Coordinate-based object records
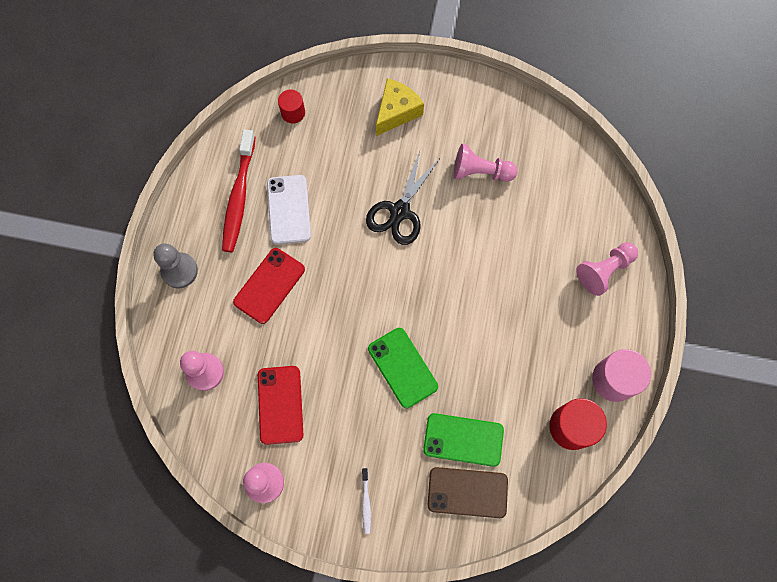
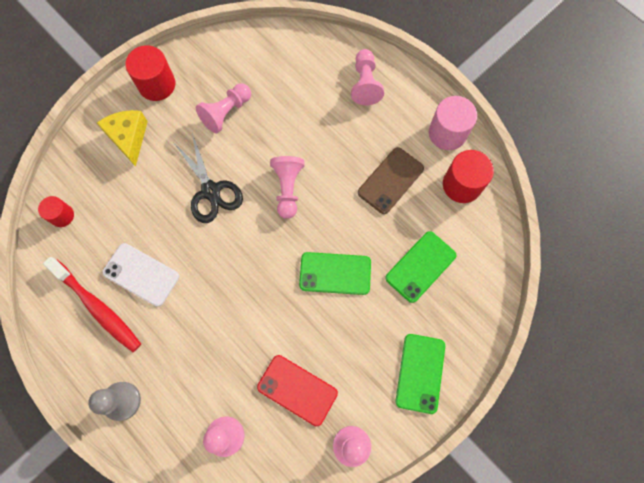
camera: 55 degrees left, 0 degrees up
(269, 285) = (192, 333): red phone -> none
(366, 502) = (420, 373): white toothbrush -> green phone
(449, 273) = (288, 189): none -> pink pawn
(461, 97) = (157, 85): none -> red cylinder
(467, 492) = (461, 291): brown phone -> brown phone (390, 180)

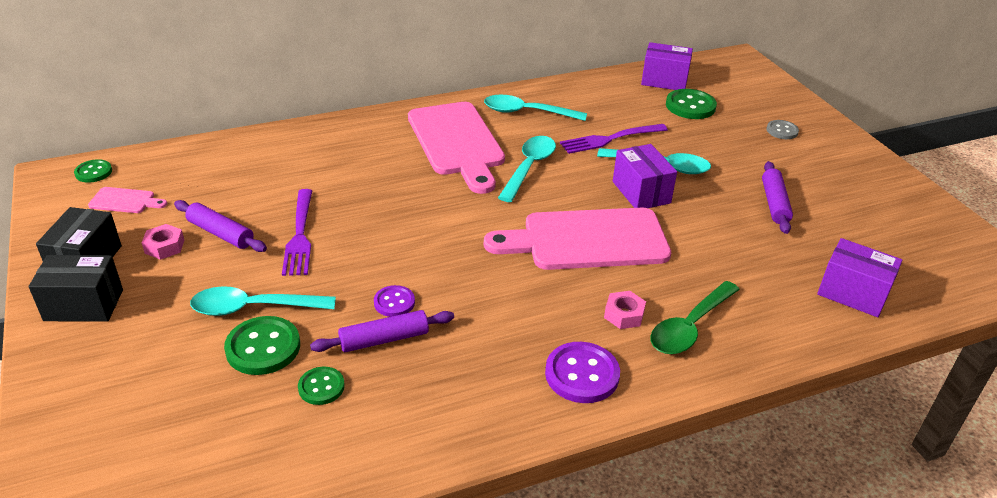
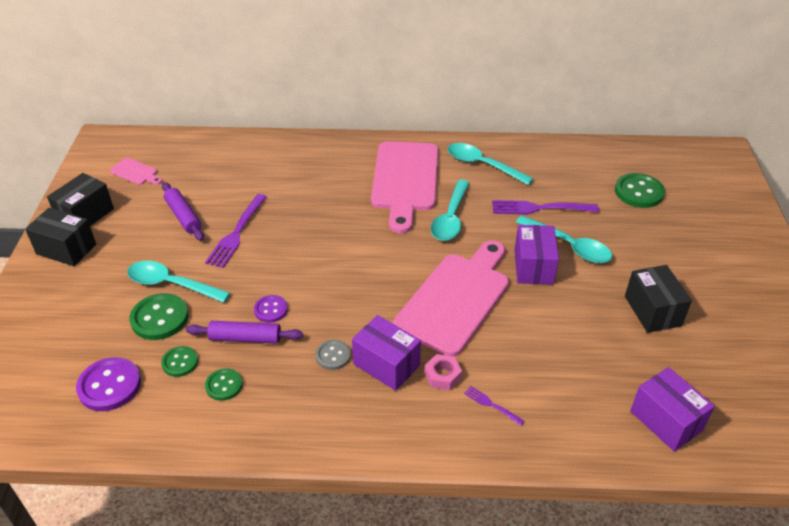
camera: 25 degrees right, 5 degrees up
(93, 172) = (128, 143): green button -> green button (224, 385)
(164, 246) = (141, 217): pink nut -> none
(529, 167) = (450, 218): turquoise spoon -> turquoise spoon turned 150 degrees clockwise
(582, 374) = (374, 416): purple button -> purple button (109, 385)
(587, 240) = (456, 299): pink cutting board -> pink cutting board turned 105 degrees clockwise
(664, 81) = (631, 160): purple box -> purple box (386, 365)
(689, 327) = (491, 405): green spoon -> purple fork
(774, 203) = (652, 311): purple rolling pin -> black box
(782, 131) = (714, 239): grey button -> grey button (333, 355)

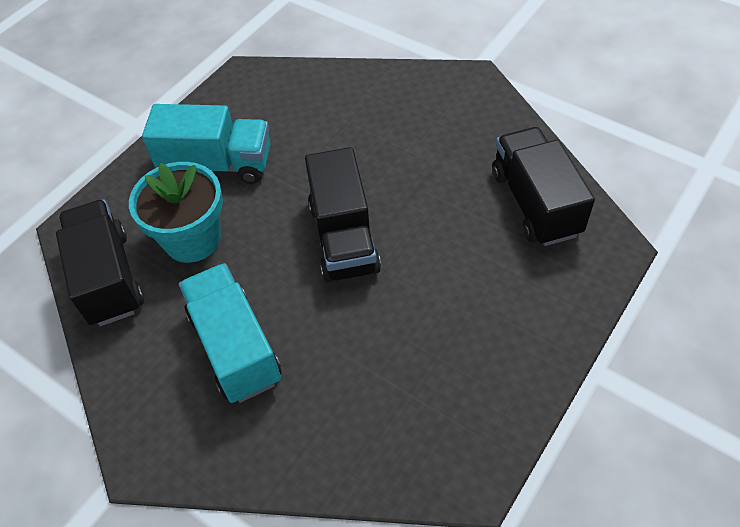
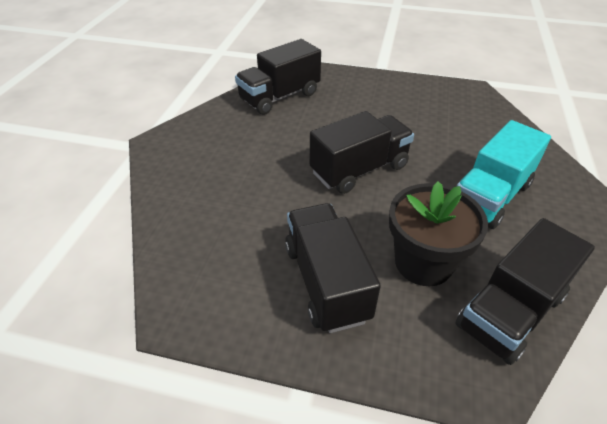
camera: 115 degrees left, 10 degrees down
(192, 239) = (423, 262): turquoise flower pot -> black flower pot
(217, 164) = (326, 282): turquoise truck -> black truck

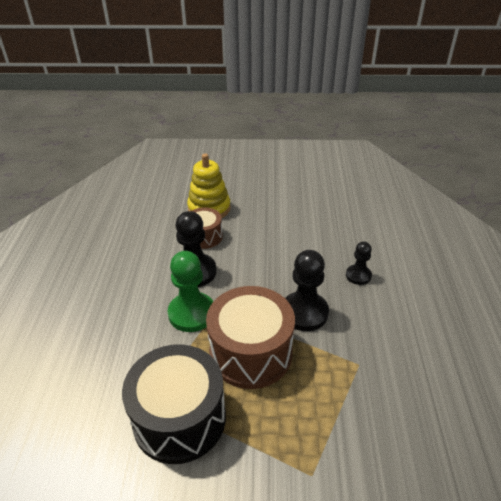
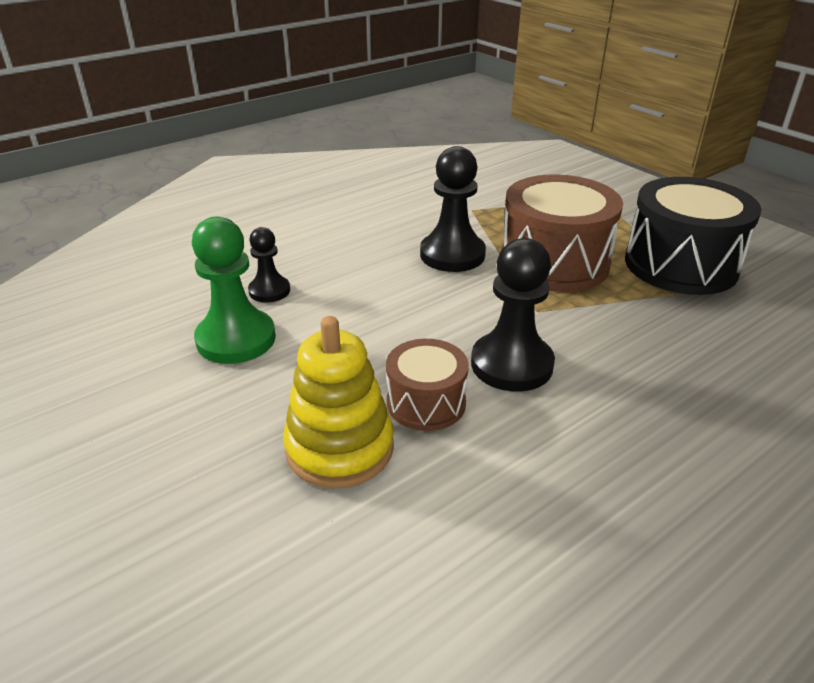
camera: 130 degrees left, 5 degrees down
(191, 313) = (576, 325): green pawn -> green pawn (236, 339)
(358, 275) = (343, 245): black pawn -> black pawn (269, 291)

• _Work instruction_: If a record holds a picture, leave the picture out, but repeat every line exactly.

• _Answer box_:
camera: 55 degrees left, 0 degrees up
(269, 285) = (192, 333): red phone -> none
(366, 502) = (420, 373): white toothbrush -> green phone
(449, 273) = (288, 189): none -> pink pawn
(461, 97) = (157, 85): none -> red cylinder
(467, 492) = (461, 291): brown phone -> brown phone (390, 180)

camera: 25 degrees right, 5 degrees up
(93, 172) = (128, 143): green button -> green button (224, 385)
(164, 246) = (141, 217): pink nut -> none
(529, 167) = (450, 218): turquoise spoon -> turquoise spoon turned 150 degrees clockwise
(582, 374) = (374, 416): purple button -> purple button (109, 385)
(587, 240) = (456, 299): pink cutting board -> pink cutting board turned 105 degrees clockwise
(664, 81) = (631, 160): purple box -> purple box (386, 365)
(689, 327) = (491, 405): green spoon -> purple fork
(774, 203) = (652, 311): purple rolling pin -> black box
(782, 131) = (714, 239): grey button -> grey button (333, 355)

camera: 115 degrees left, 10 degrees down
(192, 239) = (423, 262): turquoise flower pot -> black flower pot
(217, 164) = (326, 282): turquoise truck -> black truck

camera: 130 degrees left, 5 degrees down
(191, 313) = (576, 325): green pawn -> green pawn (236, 339)
(358, 275) = (343, 245): black pawn -> black pawn (269, 291)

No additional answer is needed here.